> _EXERCISE INSTRUCTIONS_
Each line of the listing that includes the string "AGND" is to be identified and copied.

> _RECORDS FOR THIS TASK_
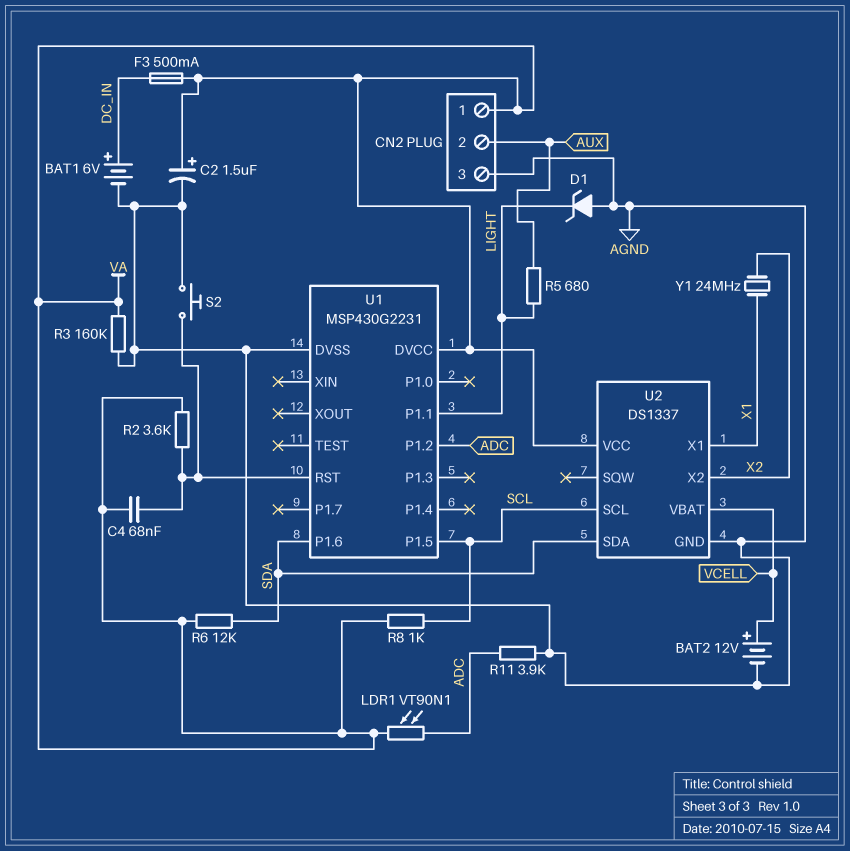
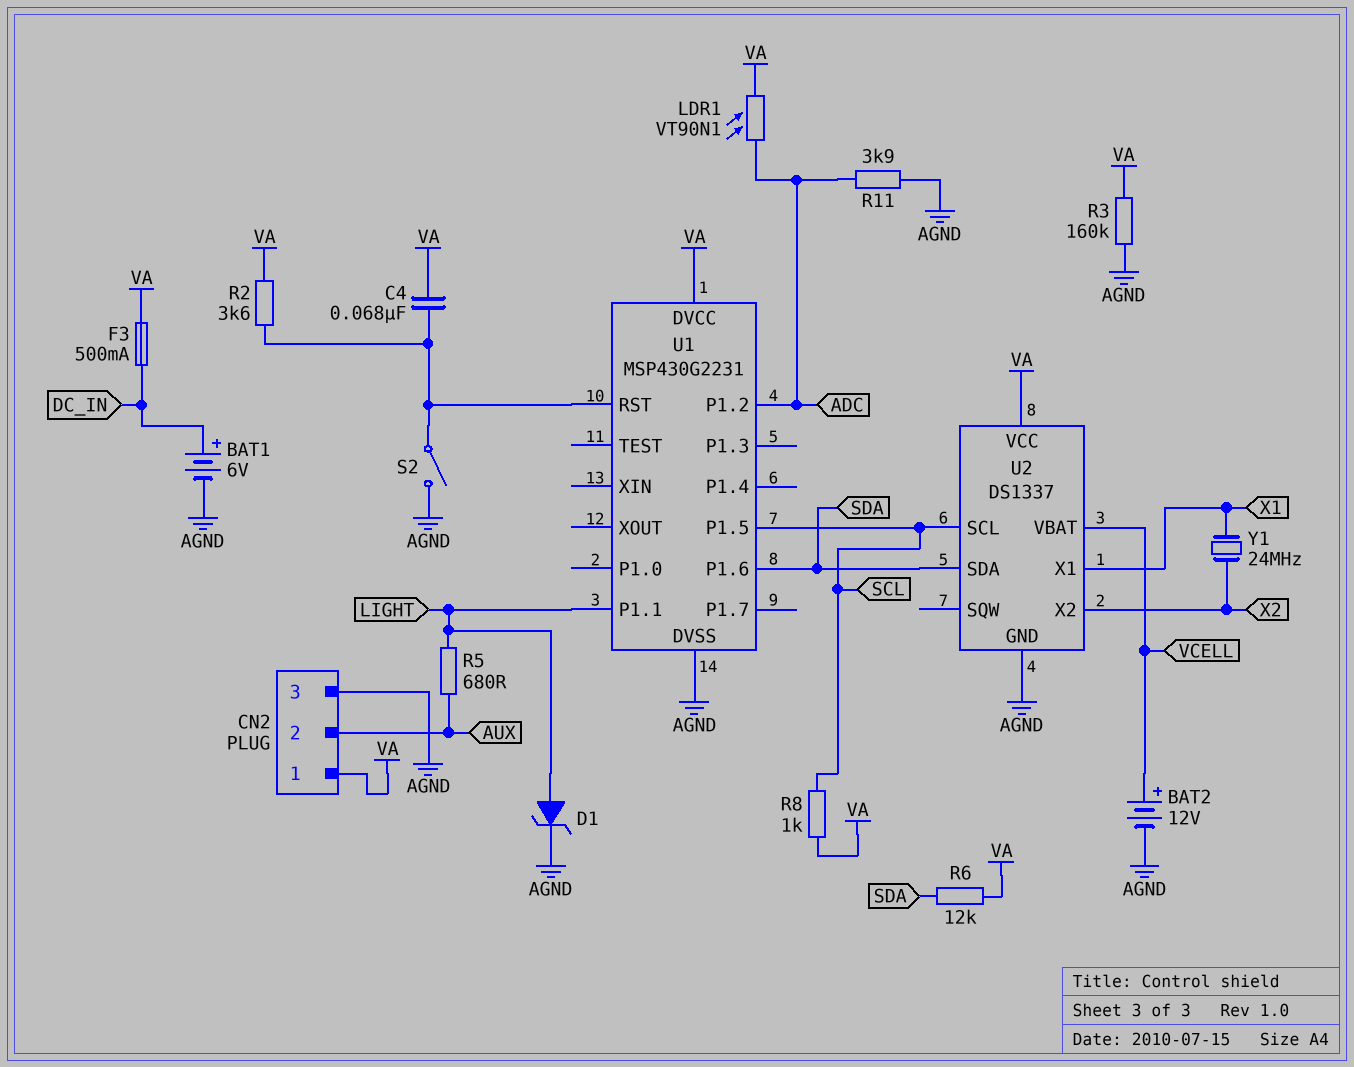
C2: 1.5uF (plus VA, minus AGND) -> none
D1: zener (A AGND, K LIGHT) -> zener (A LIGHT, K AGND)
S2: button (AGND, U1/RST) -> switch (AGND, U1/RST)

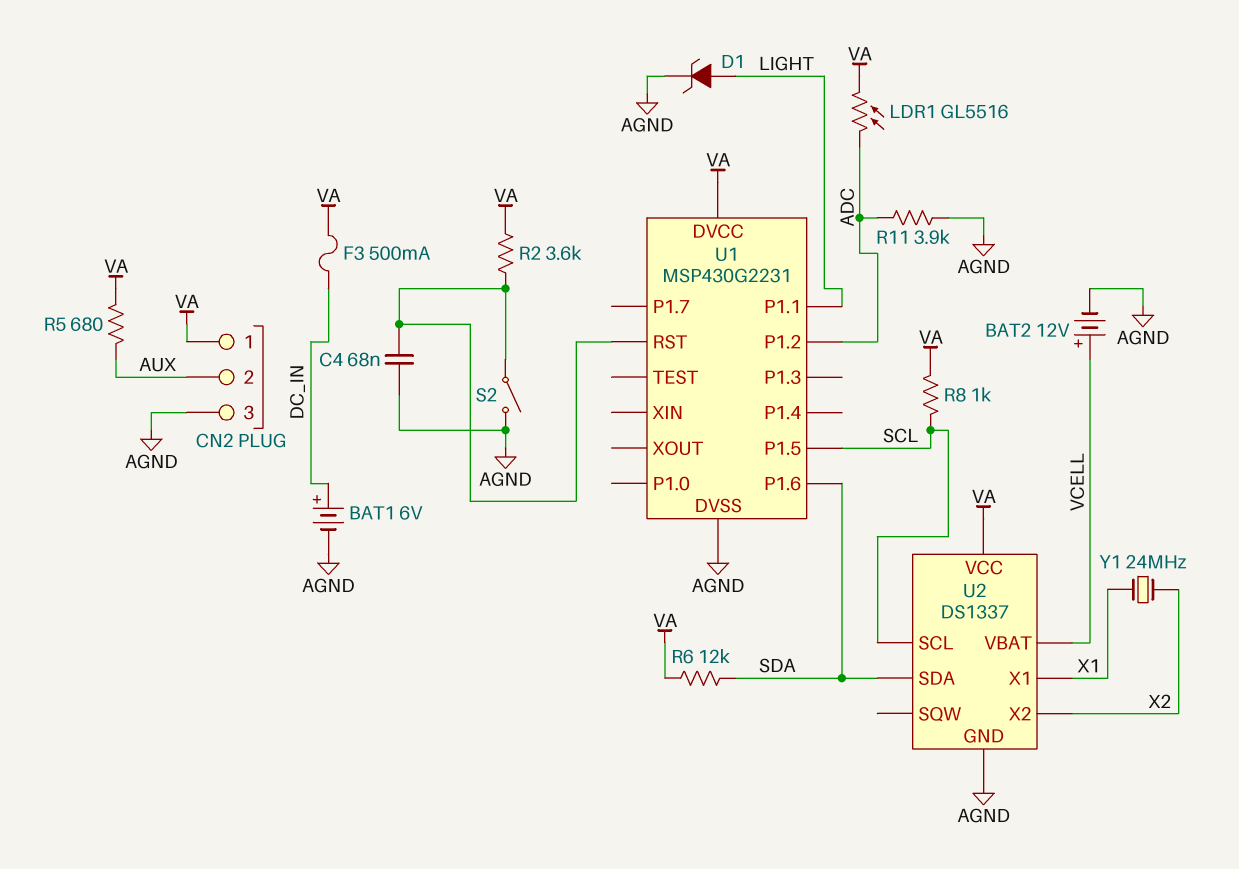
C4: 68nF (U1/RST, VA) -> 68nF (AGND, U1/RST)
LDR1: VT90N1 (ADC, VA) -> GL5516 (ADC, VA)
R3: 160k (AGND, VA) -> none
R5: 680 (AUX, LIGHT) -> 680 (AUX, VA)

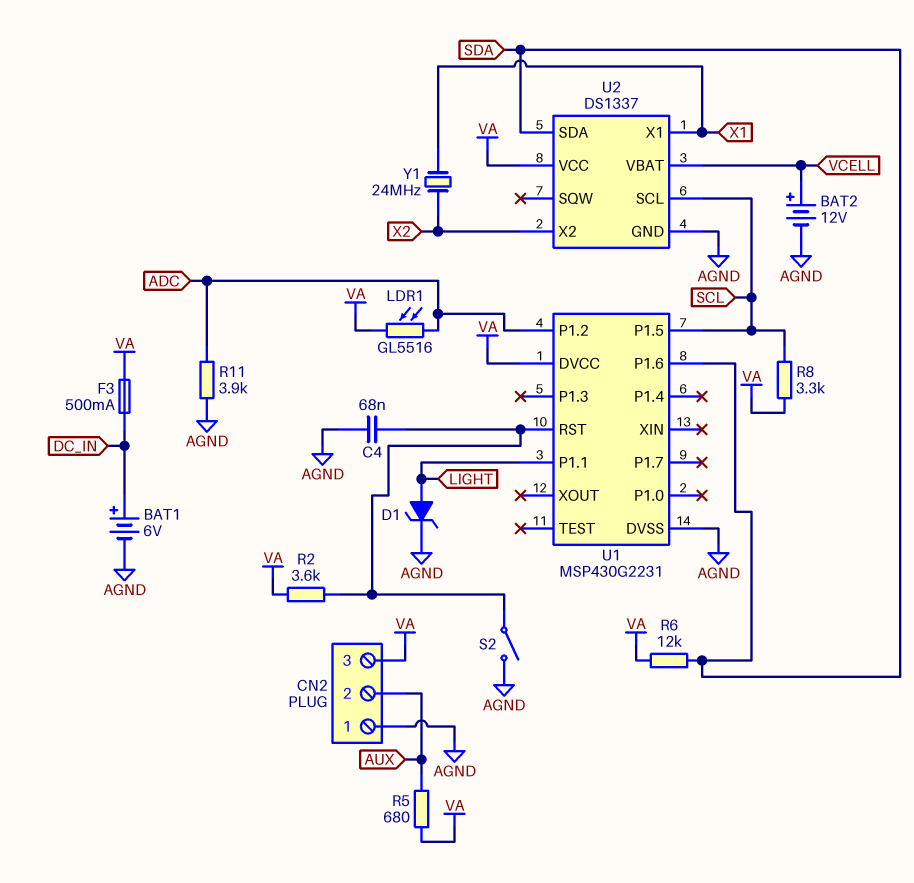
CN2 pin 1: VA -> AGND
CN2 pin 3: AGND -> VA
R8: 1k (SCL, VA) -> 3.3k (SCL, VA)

* * *

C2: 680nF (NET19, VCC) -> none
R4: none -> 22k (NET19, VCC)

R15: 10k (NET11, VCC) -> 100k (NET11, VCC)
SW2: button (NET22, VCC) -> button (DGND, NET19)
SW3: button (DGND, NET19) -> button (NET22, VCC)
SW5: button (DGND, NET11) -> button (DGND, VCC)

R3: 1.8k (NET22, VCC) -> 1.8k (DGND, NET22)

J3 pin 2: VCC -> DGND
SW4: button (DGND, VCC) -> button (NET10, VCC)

==

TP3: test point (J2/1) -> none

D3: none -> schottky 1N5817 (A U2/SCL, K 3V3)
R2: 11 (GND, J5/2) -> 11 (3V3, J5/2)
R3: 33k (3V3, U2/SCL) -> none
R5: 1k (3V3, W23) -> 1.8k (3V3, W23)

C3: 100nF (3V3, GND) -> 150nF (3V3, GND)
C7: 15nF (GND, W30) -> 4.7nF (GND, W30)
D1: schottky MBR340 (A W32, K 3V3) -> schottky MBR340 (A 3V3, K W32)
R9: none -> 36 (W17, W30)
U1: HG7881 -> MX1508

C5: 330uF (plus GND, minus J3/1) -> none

> _SOLUTION TO THIS TASK_
C2: 1.5uF (plus VA, minus AGND) -> none
D1: zener (A AGND, K LIGHT) -> zener (A LIGHT, K AGND)
S2: button (AGND, U1/RST) -> switch (AGND, U1/RST)
C4: 68nF (U1/RST, VA) -> 68nF (AGND, U1/RST)
R3: 160k (AGND, VA) -> none
CN2 pin 1: VA -> AGND
CN2 pin 3: AGND -> VA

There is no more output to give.